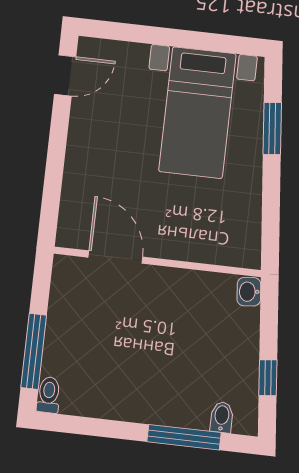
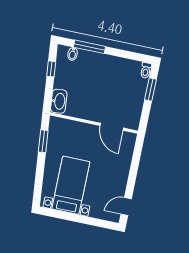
window: (272, 128) -> (43, 141), moved
washbasin: (249, 292) -> (59, 101), width x1.91, depth x1.45
window: (34, 351) -> (150, 90), width x0.69

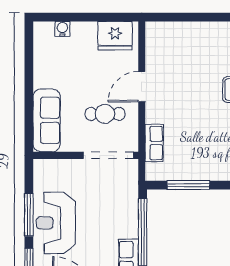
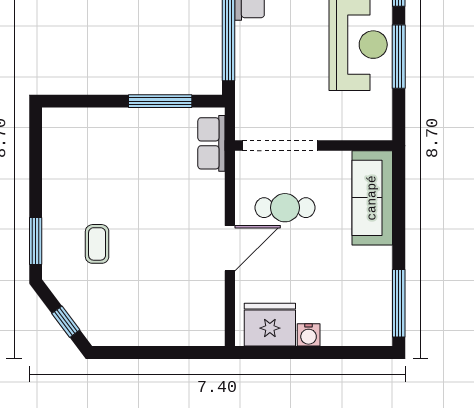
water cooler: (62, 29) -> (309, 335), moved
window: (29, 50) -> (399, 303), added
row of seats: (154, 143) -> (211, 143), moved

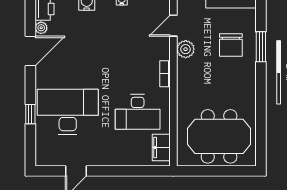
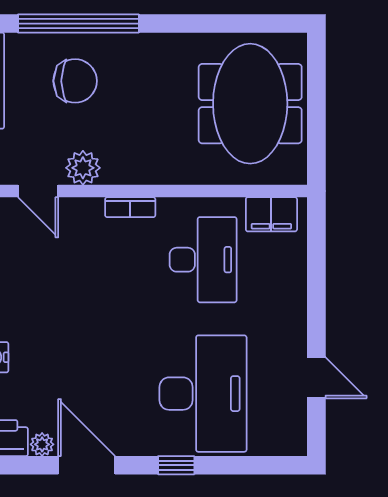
window: (261, 47) -> (78, 24), width x2.11
desk: (68, 112) -> (203, 394), turned 180
window: (30, 114) -> (176, 465), moved

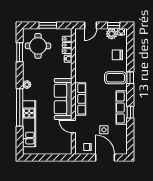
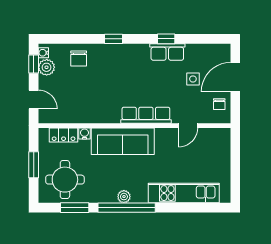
coffee table: (115, 78) -> (114, 62), removed
sofa: (63, 99) -> (123, 141), moved
window: (20, 107) -> (127, 208), moved
row of seats: (122, 107) -> (167, 52), width x0.68

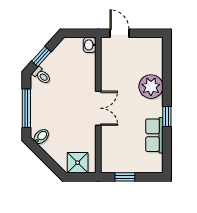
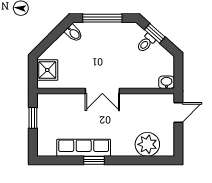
toilet: (42, 76) -> (146, 43), moved
plant: (151, 87) -> (147, 144), moved
row of seats: (154, 135) -> (84, 148), width x1.48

--- TASK OBJECTIVE ---
Only the lines from the line that contains "water cooler: (62, 29) -> (309, 335), moved" through the end of the entries are to be written out, exactly and without pictures, both ends included.

--- SOLUTION TO THIS PROBLEM ---
water cooler: (62, 29) -> (309, 335), moved
window: (29, 50) -> (399, 303), added
row of seats: (154, 143) -> (211, 143), moved

window: (261, 47) -> (78, 24), width x2.11
desk: (68, 112) -> (203, 394), turned 180
window: (30, 114) -> (176, 465), moved

coffee table: (115, 78) -> (114, 62), removed
sofa: (63, 99) -> (123, 141), moved
window: (20, 107) -> (127, 208), moved
row of seats: (122, 107) -> (167, 52), width x0.68

toilet: (42, 76) -> (146, 43), moved
plant: (151, 87) -> (147, 144), moved
row of seats: (154, 135) -> (84, 148), width x1.48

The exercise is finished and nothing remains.